═════ Material supplied ═════

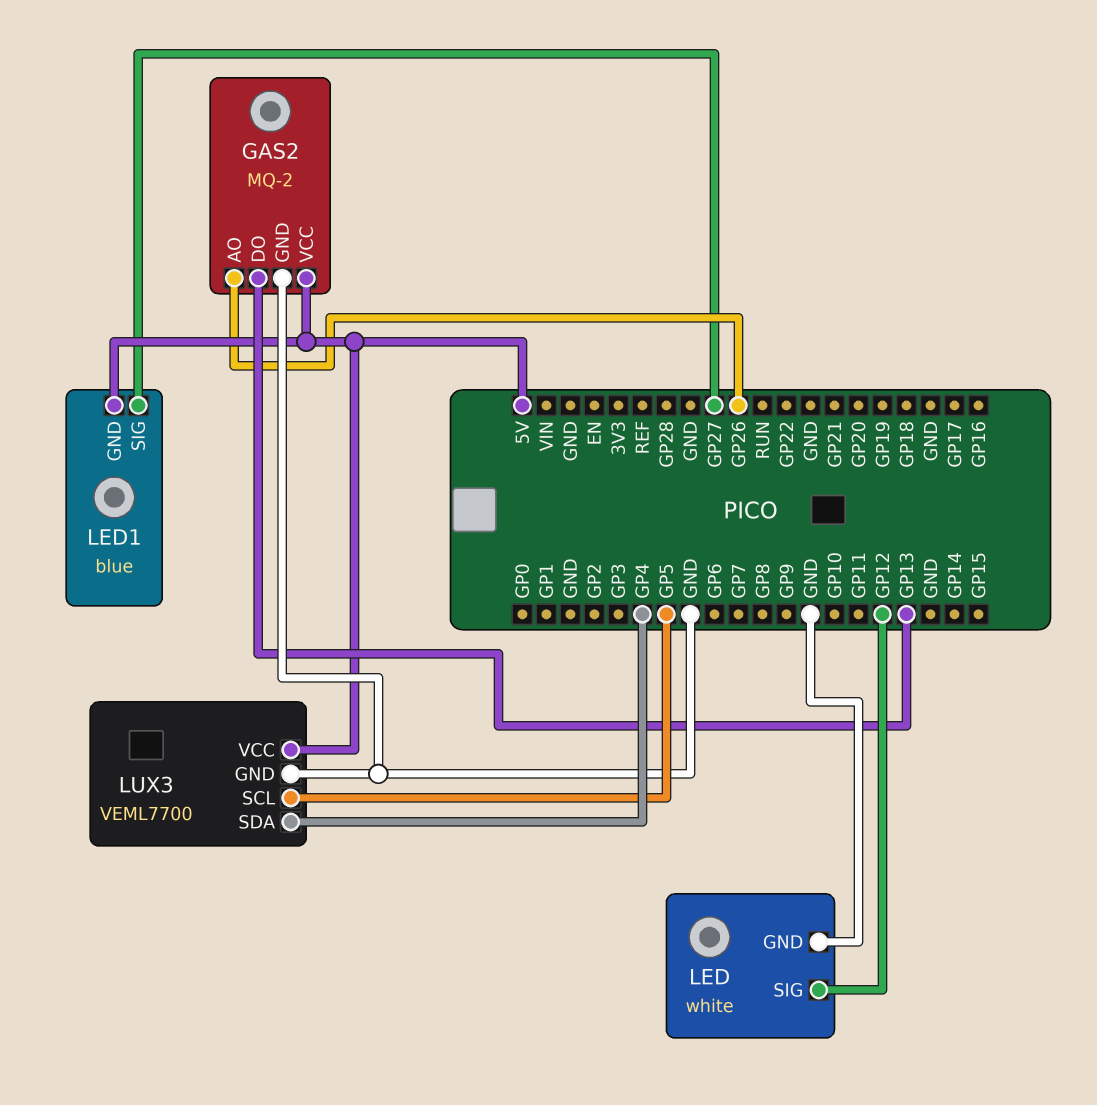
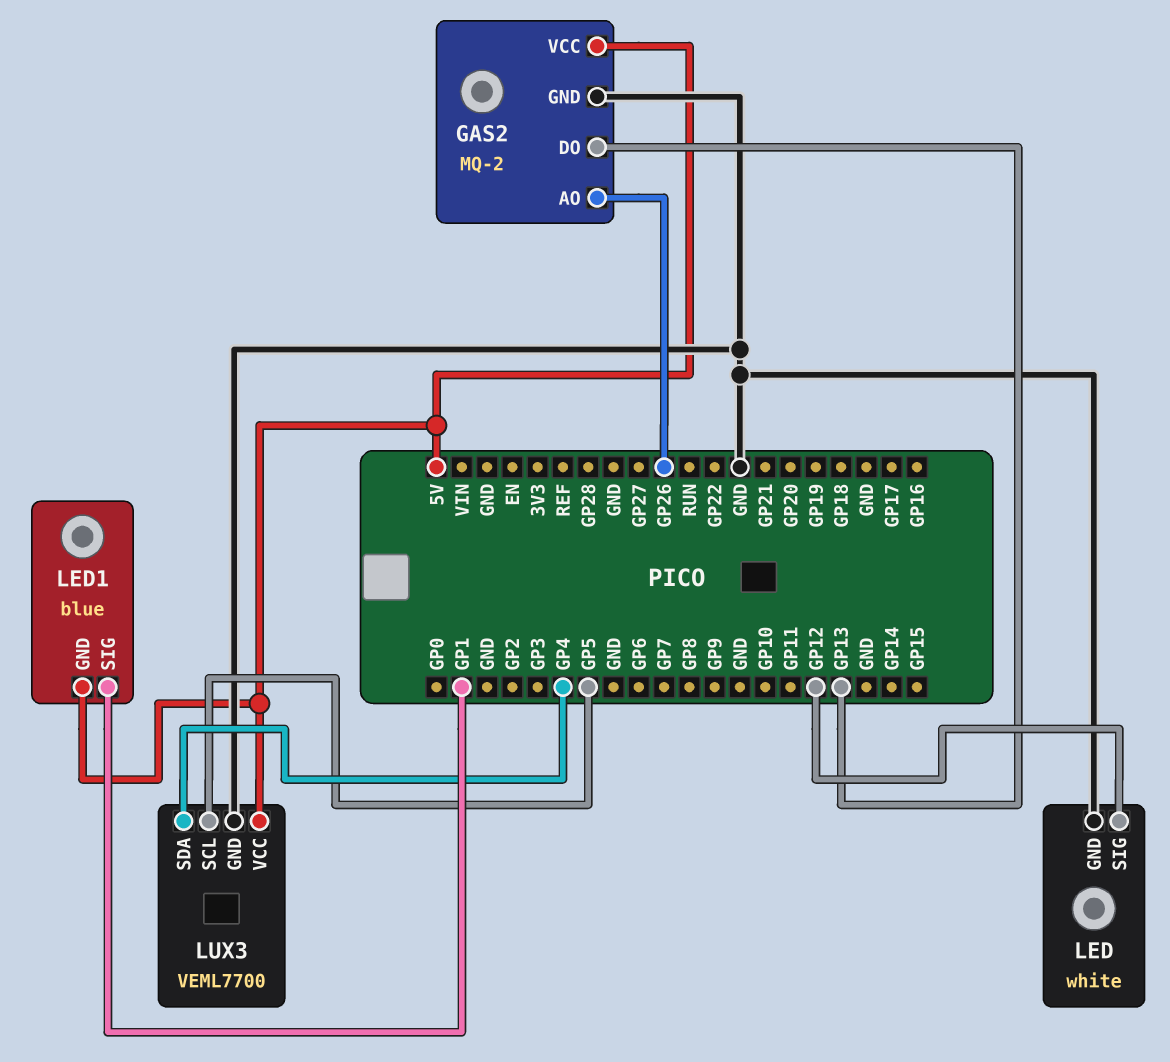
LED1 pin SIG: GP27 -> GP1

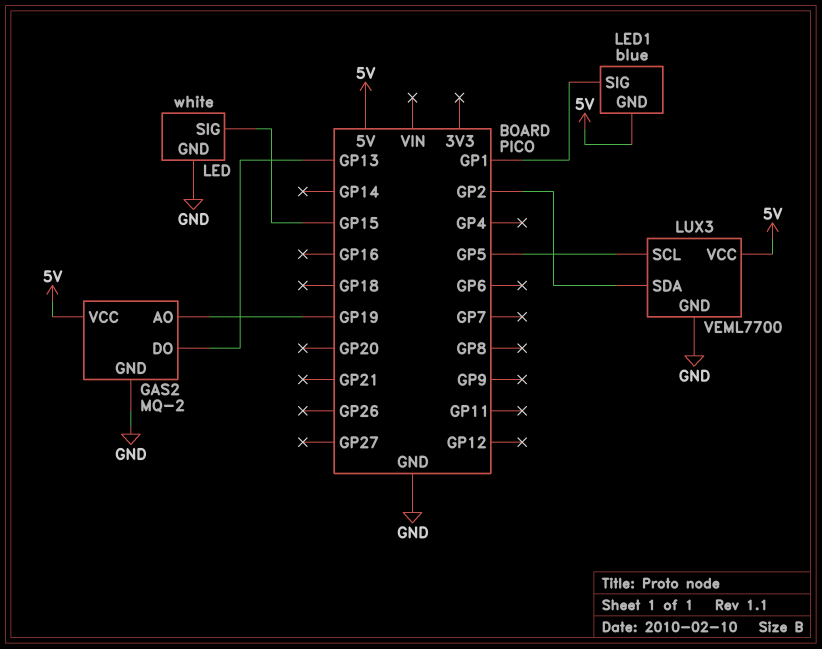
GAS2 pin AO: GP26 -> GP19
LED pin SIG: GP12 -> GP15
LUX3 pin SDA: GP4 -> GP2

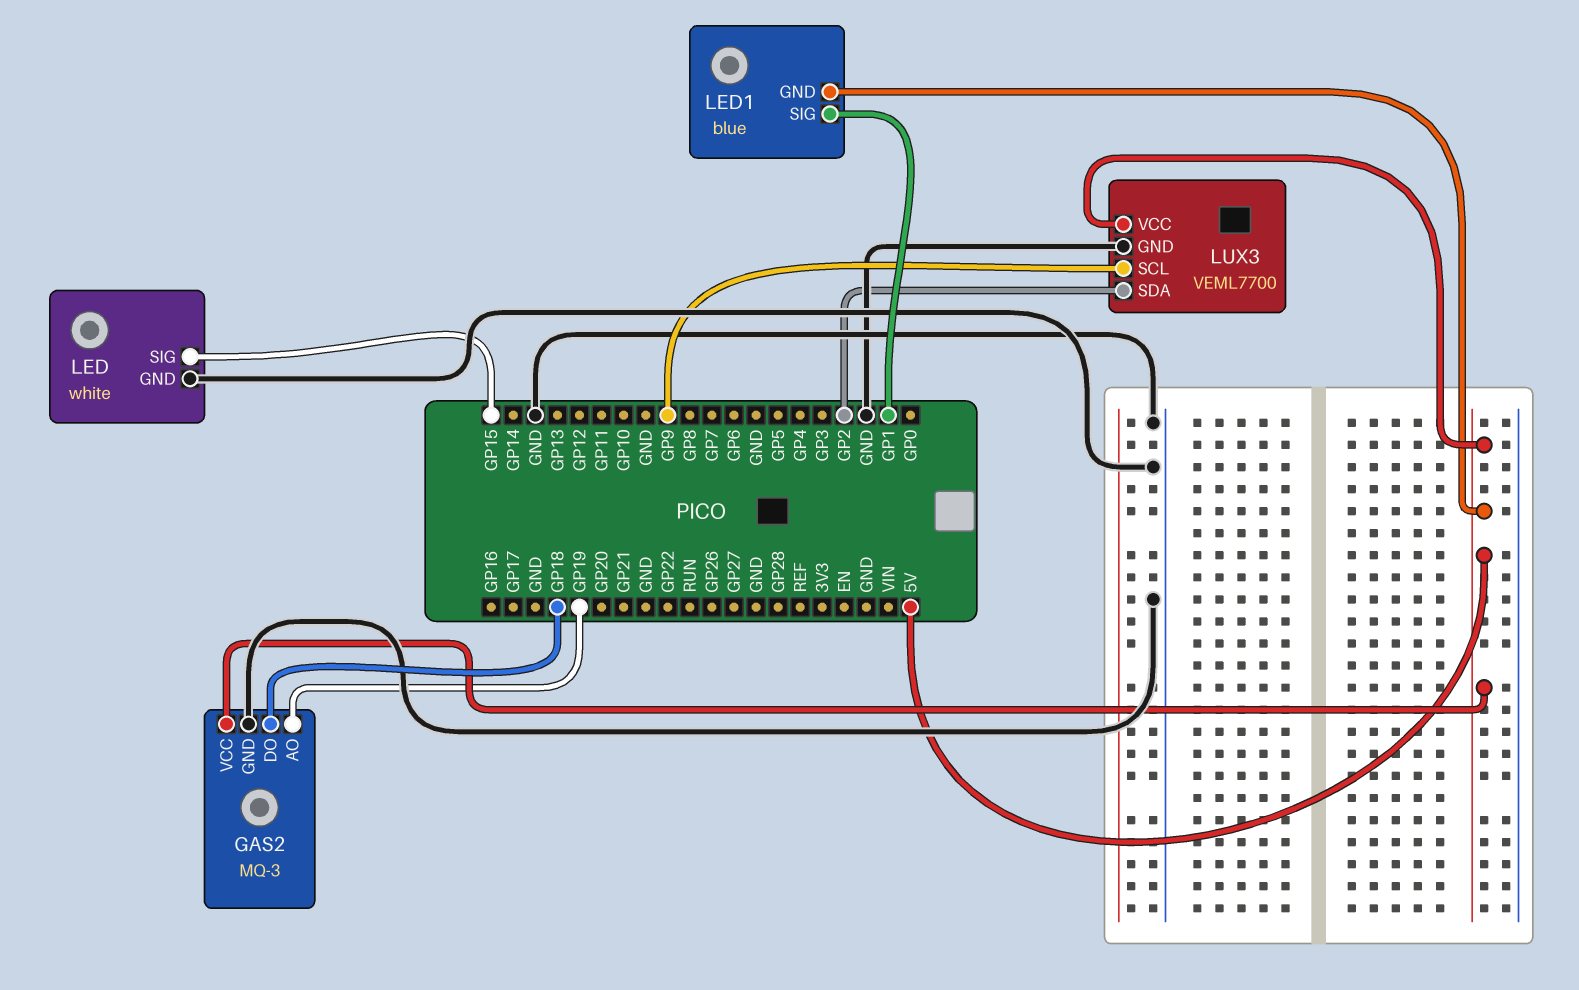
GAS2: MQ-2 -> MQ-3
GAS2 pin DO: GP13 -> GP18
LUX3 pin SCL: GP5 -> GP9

═════

> **What to work on**:
Each entry should be set down exactly, pictures excluded.

> **Problem solution**:
LED1 pin SIG: GP27 -> GP1

GAS2 pin AO: GP26 -> GP19
LED pin SIG: GP12 -> GP15
LUX3 pin SDA: GP4 -> GP2

GAS2: MQ-2 -> MQ-3
GAS2 pin DO: GP13 -> GP18
LUX3 pin SCL: GP5 -> GP9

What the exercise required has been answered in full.